Data extracted from a collection:
════════

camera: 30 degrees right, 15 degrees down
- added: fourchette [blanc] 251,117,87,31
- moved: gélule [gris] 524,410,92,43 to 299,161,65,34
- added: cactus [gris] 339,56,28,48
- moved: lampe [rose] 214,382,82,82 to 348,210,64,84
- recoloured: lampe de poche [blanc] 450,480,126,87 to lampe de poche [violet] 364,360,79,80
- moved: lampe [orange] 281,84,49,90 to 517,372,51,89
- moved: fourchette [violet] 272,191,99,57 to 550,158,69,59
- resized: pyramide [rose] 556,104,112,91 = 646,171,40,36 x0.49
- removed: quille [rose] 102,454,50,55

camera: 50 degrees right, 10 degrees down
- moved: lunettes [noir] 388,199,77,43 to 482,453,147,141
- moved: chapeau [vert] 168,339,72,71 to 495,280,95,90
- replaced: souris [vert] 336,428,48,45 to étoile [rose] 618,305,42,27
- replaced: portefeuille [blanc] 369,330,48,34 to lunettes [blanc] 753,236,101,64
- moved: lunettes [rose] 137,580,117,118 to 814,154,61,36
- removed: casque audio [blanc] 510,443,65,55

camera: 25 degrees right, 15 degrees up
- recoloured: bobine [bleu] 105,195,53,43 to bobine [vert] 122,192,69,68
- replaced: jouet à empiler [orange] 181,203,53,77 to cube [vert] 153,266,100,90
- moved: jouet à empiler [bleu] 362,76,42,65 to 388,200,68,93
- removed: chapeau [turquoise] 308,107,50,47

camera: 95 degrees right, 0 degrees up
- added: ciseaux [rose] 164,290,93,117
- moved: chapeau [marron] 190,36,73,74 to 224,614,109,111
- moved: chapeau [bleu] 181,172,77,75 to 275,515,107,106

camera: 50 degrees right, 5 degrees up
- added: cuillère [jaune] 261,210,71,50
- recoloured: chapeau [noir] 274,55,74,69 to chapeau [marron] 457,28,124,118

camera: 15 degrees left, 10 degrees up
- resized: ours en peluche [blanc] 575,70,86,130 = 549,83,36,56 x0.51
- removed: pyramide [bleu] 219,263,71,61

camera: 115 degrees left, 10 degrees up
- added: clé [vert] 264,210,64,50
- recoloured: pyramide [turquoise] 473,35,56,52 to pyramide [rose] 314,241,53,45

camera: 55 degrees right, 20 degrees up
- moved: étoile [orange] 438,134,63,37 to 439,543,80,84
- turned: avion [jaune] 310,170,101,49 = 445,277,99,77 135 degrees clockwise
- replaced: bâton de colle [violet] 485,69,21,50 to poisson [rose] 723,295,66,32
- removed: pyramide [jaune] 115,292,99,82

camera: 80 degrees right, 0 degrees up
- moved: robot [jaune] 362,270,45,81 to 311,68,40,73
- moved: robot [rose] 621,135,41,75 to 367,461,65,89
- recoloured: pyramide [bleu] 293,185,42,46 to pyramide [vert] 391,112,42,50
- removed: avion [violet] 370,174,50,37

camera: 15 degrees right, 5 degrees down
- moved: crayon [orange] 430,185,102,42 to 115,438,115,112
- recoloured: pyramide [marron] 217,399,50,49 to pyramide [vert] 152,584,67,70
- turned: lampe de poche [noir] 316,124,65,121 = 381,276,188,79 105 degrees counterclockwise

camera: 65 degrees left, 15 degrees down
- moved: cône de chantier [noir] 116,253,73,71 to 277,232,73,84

════════

WORK TO BE COMPLETED: Every line above should be printed again exactly as it stands.

ANSWER SPACE:
camera: 30 degrees right, 15 degrees down
- added: fourchette [blanc] 251,117,87,31
- moved: gélule [gris] 524,410,92,43 to 299,161,65,34
- added: cactus [gris] 339,56,28,48
- moved: lampe [rose] 214,382,82,82 to 348,210,64,84
- recoloured: lampe de poche [blanc] 450,480,126,87 to lampe de poche [violet] 364,360,79,80
- moved: lampe [orange] 281,84,49,90 to 517,372,51,89
- moved: fourchette [violet] 272,191,99,57 to 550,158,69,59
- resized: pyramide [rose] 556,104,112,91 = 646,171,40,36 x0.49
- removed: quille [rose] 102,454,50,55

camera: 50 degrees right, 10 degrees down
- moved: lunettes [noir] 388,199,77,43 to 482,453,147,141
- moved: chapeau [vert] 168,339,72,71 to 495,280,95,90
- replaced: souris [vert] 336,428,48,45 to étoile [rose] 618,305,42,27
- replaced: portefeuille [blanc] 369,330,48,34 to lunettes [blanc] 753,236,101,64
- moved: lunettes [rose] 137,580,117,118 to 814,154,61,36
- removed: casque audio [blanc] 510,443,65,55

camera: 25 degrees right, 15 degrees up
- recoloured: bobine [bleu] 105,195,53,43 to bobine [vert] 122,192,69,68
- replaced: jouet à empiler [orange] 181,203,53,77 to cube [vert] 153,266,100,90
- moved: jouet à empiler [bleu] 362,76,42,65 to 388,200,68,93
- removed: chapeau [turquoise] 308,107,50,47

camera: 95 degrees right, 0 degrees up
- added: ciseaux [rose] 164,290,93,117
- moved: chapeau [marron] 190,36,73,74 to 224,614,109,111
- moved: chapeau [bleu] 181,172,77,75 to 275,515,107,106

camera: 50 degrees right, 5 degrees up
- added: cuillère [jaune] 261,210,71,50
- recoloured: chapeau [noir] 274,55,74,69 to chapeau [marron] 457,28,124,118

camera: 15 degrees left, 10 degrees up
- resized: ours en peluche [blanc] 575,70,86,130 = 549,83,36,56 x0.51
- removed: pyramide [bleu] 219,263,71,61

camera: 115 degrees left, 10 degrees up
- added: clé [vert] 264,210,64,50
- recoloured: pyramide [turquoise] 473,35,56,52 to pyramide [rose] 314,241,53,45

camera: 55 degrees right, 20 degrees up
- moved: étoile [orange] 438,134,63,37 to 439,543,80,84
- turned: avion [jaune] 310,170,101,49 = 445,277,99,77 135 degrees clockwise
- replaced: bâton de colle [violet] 485,69,21,50 to poisson [rose] 723,295,66,32
- removed: pyramide [jaune] 115,292,99,82

camera: 80 degrees right, 0 degrees up
- moved: robot [jaune] 362,270,45,81 to 311,68,40,73
- moved: robot [rose] 621,135,41,75 to 367,461,65,89
- recoloured: pyramide [bleu] 293,185,42,46 to pyramide [vert] 391,112,42,50
- removed: avion [violet] 370,174,50,37

camera: 15 degrees right, 5 degrees down
- moved: crayon [orange] 430,185,102,42 to 115,438,115,112
- recoloured: pyramide [marron] 217,399,50,49 to pyramide [vert] 152,584,67,70
- turned: lampe de poche [noir] 316,124,65,121 = 381,276,188,79 105 degrees counterclockwise

camera: 65 degrees left, 15 degrees down
- moved: cône de chantier [noir] 116,253,73,71 to 277,232,73,84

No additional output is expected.